* _What you should do_
Word for word, print out all of the data, omitting every image.

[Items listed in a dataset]

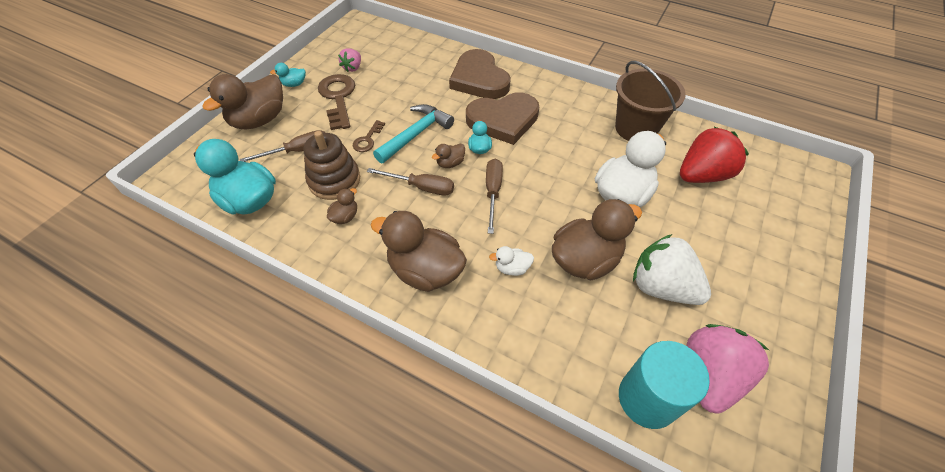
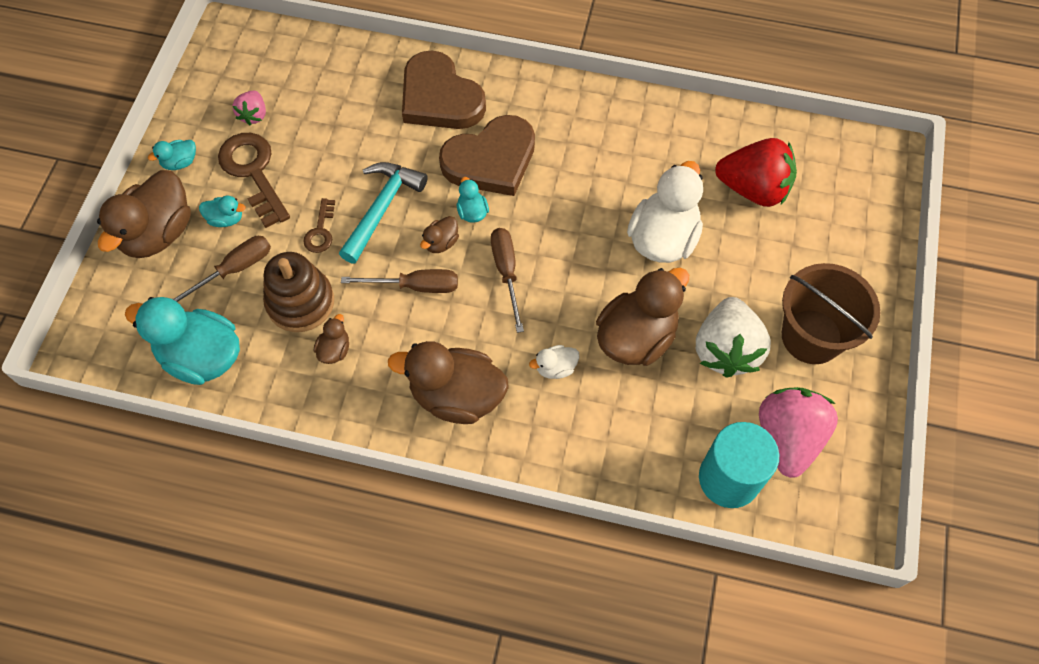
camera: 15 degrees left, 10 degrees up
(307, 120) = (226, 219): none -> turquoise duck
(636, 128) = (663, 135): brown bucket -> brown bucket (811, 336)
(661, 287) = (726, 350): white strawberry -> white strawberry turned 105 degrees counterclockwise
(702, 175) = (753, 189): red strawberry -> red strawberry turned 60 degrees clockwise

* _Exercise solution_
camera: 15 degrees left, 10 degrees up
(307, 120) = (226, 219): none -> turquoise duck
(636, 128) = (663, 135): brown bucket -> brown bucket (811, 336)
(661, 287) = (726, 350): white strawberry -> white strawberry turned 105 degrees counterclockwise
(702, 175) = (753, 189): red strawberry -> red strawberry turned 60 degrees clockwise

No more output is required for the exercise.